### WHAT YOU SHOULD DO:
Which lines below hold the word "blue"? Report each one.

### DATA LISTING:
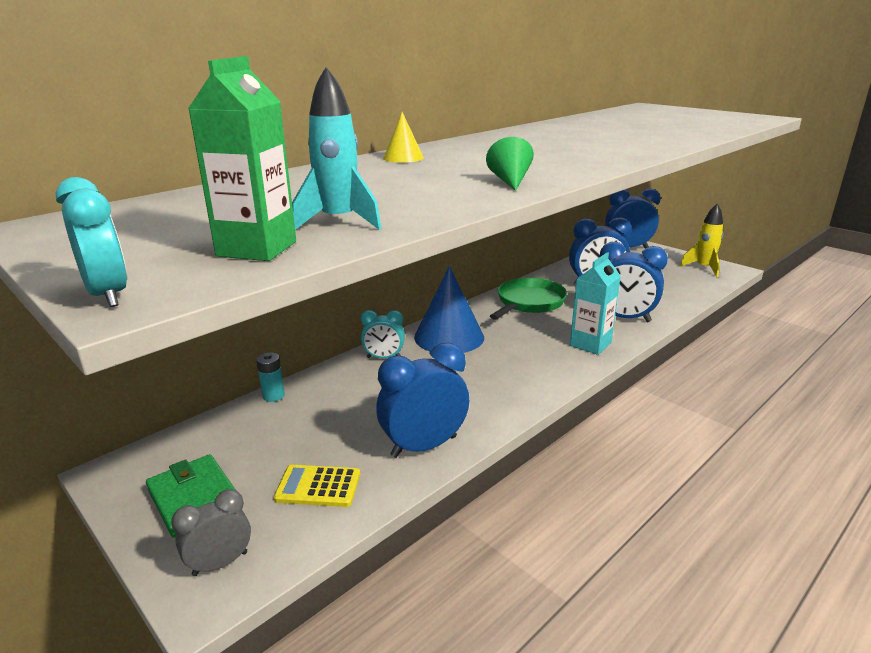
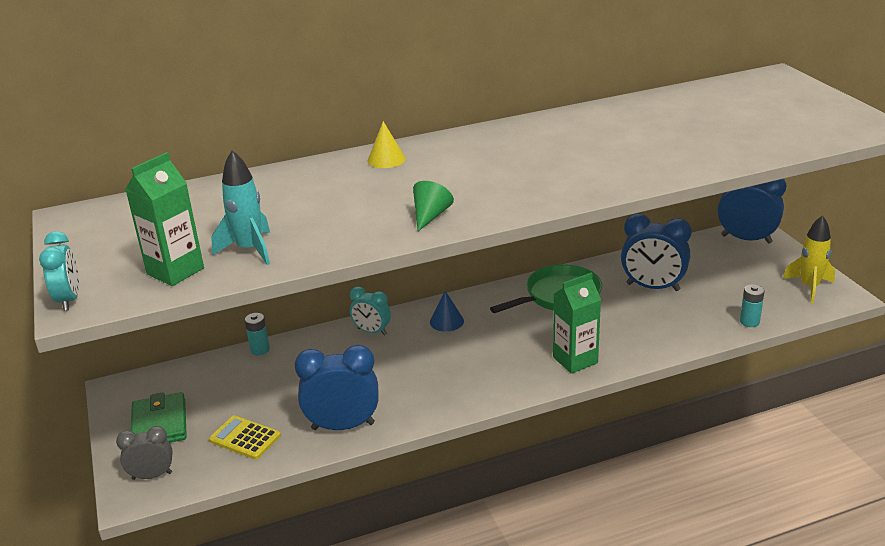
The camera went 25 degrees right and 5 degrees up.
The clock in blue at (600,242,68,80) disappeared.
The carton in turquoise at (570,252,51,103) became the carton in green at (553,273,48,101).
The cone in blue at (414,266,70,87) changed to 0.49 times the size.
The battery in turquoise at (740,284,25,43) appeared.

...

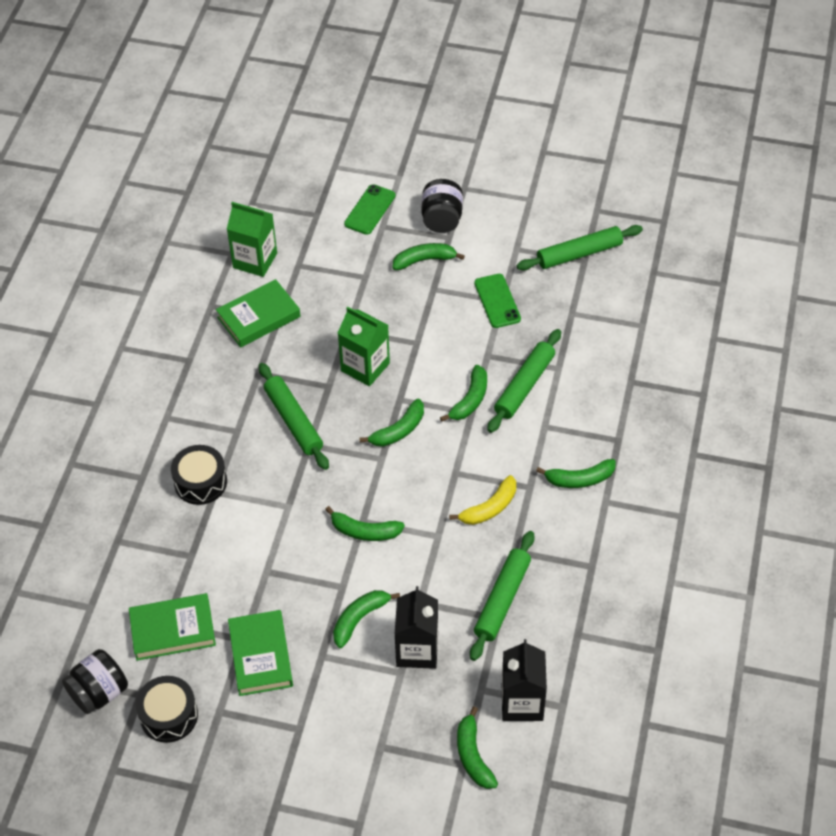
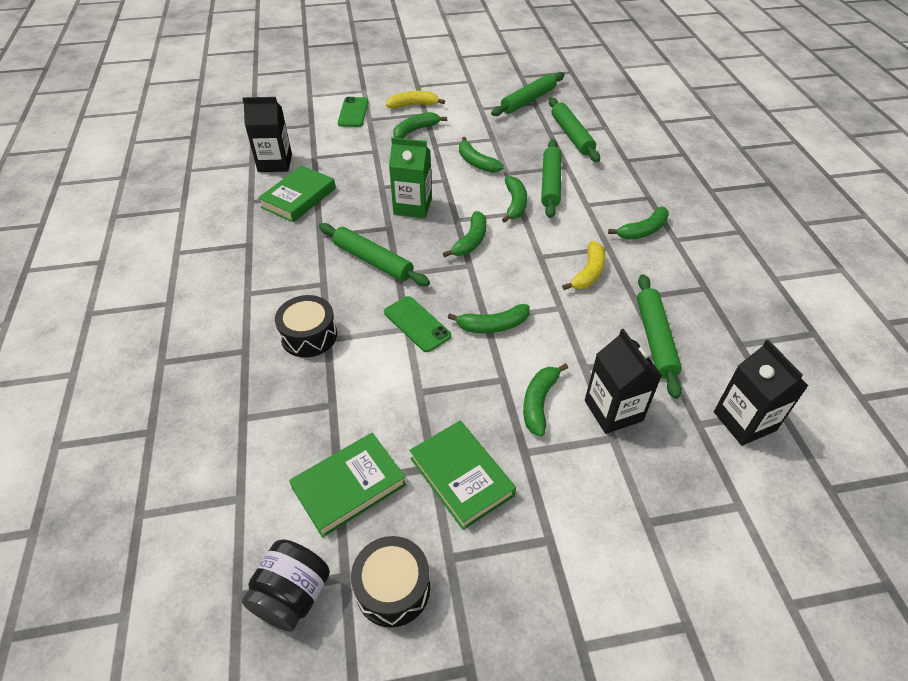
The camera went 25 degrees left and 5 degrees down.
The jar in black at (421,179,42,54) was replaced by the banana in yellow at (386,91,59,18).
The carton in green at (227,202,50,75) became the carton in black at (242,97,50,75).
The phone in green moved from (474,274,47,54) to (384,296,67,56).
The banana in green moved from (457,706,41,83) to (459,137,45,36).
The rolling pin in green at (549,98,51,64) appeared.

### REPLY:
The clock in blue at (600,242,68,80) disappeared.
The cone in blue at (414,266,70,87) changed to 0.49 times the size.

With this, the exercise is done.